RECORDED DATA
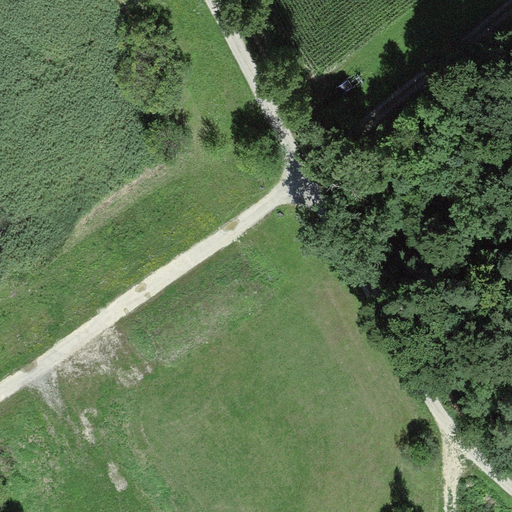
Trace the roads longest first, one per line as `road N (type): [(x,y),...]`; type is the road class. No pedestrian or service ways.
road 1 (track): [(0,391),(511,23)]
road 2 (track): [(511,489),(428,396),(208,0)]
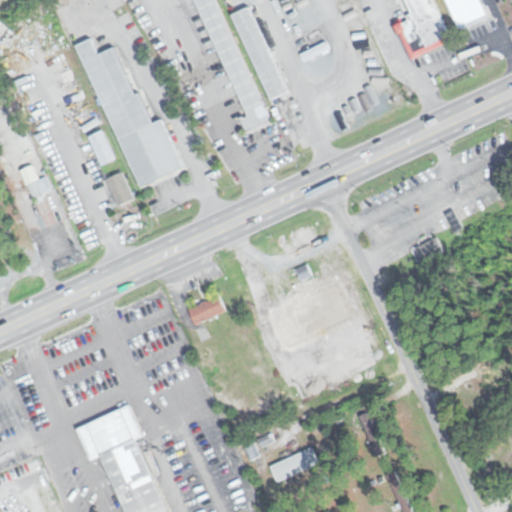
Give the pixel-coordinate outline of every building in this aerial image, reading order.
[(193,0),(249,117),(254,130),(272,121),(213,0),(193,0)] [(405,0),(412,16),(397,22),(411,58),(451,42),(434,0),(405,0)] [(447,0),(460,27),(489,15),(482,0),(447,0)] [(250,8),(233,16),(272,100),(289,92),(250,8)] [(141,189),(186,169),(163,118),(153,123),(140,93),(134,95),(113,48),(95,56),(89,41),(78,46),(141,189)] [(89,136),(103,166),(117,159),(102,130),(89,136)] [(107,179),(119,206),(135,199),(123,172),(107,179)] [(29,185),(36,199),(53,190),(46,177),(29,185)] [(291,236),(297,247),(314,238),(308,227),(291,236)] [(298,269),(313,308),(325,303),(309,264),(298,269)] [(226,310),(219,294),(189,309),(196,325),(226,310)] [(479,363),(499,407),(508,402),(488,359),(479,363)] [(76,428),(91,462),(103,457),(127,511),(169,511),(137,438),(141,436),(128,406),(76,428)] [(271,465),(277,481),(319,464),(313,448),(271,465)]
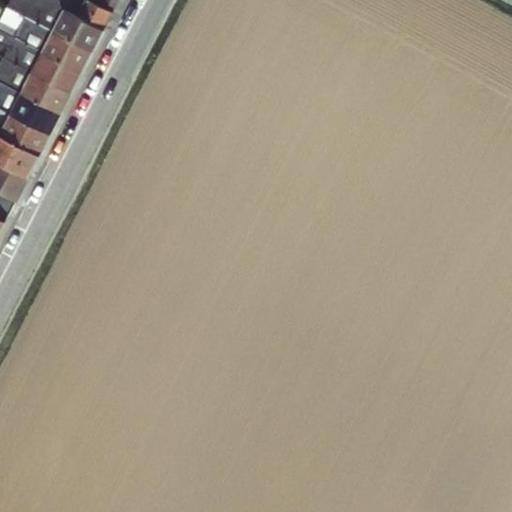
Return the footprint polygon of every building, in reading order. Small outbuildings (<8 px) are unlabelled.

==

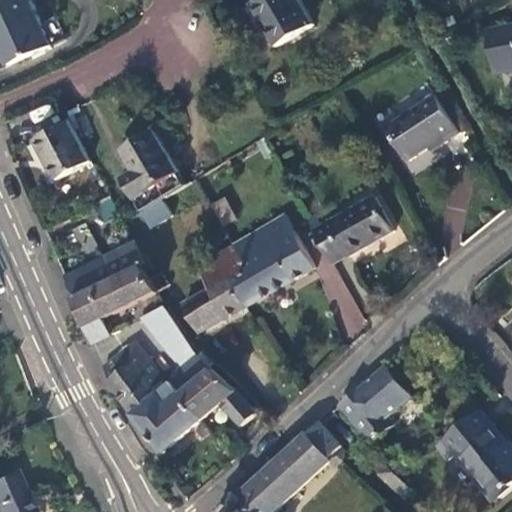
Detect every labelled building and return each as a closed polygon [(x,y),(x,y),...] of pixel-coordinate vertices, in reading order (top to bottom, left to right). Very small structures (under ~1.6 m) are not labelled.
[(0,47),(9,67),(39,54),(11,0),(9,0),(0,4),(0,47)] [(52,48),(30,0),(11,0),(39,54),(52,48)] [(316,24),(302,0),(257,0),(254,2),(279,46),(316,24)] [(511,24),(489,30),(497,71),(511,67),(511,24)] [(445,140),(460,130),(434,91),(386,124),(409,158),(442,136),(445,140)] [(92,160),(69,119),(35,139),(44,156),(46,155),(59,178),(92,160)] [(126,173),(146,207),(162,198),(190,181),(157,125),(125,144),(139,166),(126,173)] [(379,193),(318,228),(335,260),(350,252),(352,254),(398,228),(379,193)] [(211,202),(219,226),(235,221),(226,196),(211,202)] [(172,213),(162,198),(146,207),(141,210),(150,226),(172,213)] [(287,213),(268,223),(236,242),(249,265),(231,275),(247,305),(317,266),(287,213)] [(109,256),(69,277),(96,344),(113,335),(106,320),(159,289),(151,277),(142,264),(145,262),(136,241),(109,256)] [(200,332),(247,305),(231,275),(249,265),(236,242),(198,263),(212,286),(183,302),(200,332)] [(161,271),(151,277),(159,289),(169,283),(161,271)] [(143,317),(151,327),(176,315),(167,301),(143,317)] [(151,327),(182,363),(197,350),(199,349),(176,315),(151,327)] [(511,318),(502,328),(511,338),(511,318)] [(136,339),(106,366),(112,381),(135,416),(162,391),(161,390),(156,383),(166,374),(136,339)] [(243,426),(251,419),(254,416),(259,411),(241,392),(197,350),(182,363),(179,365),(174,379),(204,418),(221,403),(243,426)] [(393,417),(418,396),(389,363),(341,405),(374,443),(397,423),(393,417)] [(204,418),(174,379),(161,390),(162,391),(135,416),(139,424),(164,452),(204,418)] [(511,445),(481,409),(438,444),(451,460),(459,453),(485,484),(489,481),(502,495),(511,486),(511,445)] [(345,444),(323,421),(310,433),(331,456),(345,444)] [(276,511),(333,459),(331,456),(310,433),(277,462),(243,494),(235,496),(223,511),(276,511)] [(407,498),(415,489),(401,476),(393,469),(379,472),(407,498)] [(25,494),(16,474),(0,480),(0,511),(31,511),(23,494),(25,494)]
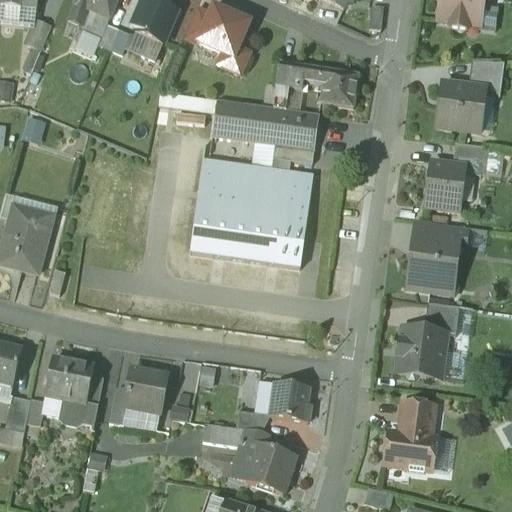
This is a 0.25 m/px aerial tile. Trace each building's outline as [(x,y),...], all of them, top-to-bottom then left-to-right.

==

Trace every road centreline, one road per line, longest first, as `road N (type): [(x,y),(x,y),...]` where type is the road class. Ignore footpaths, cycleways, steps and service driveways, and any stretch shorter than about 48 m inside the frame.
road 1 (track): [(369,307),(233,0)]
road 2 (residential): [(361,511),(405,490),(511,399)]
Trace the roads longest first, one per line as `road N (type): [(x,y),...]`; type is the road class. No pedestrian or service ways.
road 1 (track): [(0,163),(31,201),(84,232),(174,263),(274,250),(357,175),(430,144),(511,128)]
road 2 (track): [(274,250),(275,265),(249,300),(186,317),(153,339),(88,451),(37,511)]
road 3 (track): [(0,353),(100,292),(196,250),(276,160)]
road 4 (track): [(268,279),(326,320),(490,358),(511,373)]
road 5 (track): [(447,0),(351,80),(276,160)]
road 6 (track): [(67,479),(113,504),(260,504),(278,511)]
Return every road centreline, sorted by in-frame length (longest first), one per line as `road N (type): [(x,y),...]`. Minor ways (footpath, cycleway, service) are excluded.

INSTRUCTIONS TO FOLLOW
Extract every line from the listing above that contains the string "bottom". Case matters.

ANSWER BELOW
Detect every labelled building and return each as a closed polygon [(x,y),(x,y),...] of pixel-coordinate vertices, in reading order (top to bottom, left to right). Very small structures (under ~1.6 m) are not labelled.
This is a 0.25 m/px aerial tile. Trace each building's outline as [(x,y),...], all of them, top-to-bottom then left-to-right.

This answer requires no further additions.